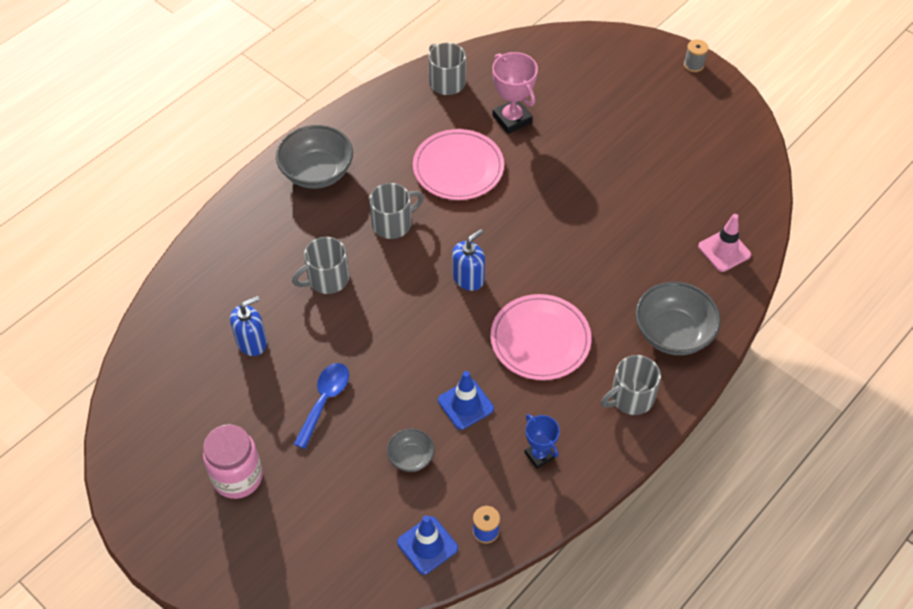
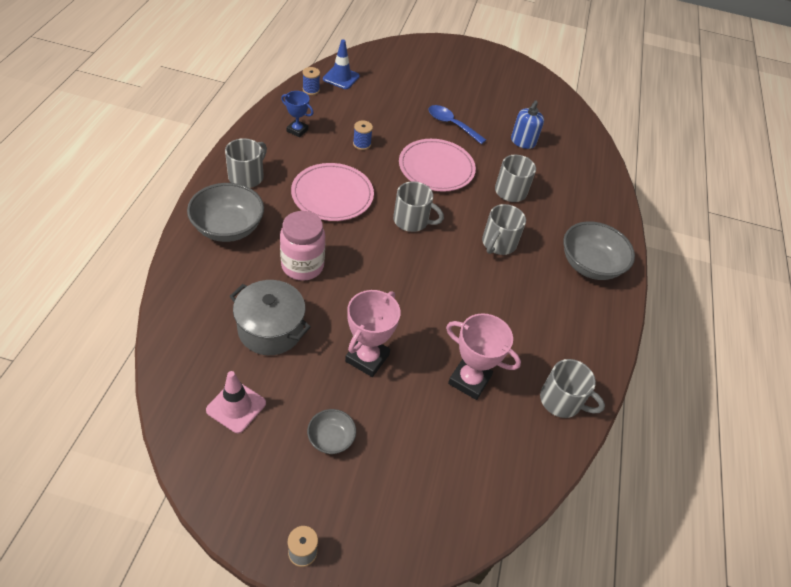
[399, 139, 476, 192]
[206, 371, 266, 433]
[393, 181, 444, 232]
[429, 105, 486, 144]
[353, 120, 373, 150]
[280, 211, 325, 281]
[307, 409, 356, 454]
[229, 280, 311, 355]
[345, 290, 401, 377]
_ _ _ _
• [THE TASK]: Would you write out every record word for word, leaving no picture in?

• [YOUR SOLUTION]:
[399, 139, 476, 192]
[206, 371, 266, 433]
[393, 181, 444, 232]
[429, 105, 486, 144]
[353, 120, 373, 150]
[280, 211, 325, 281]
[307, 409, 356, 454]
[229, 280, 311, 355]
[345, 290, 401, 377]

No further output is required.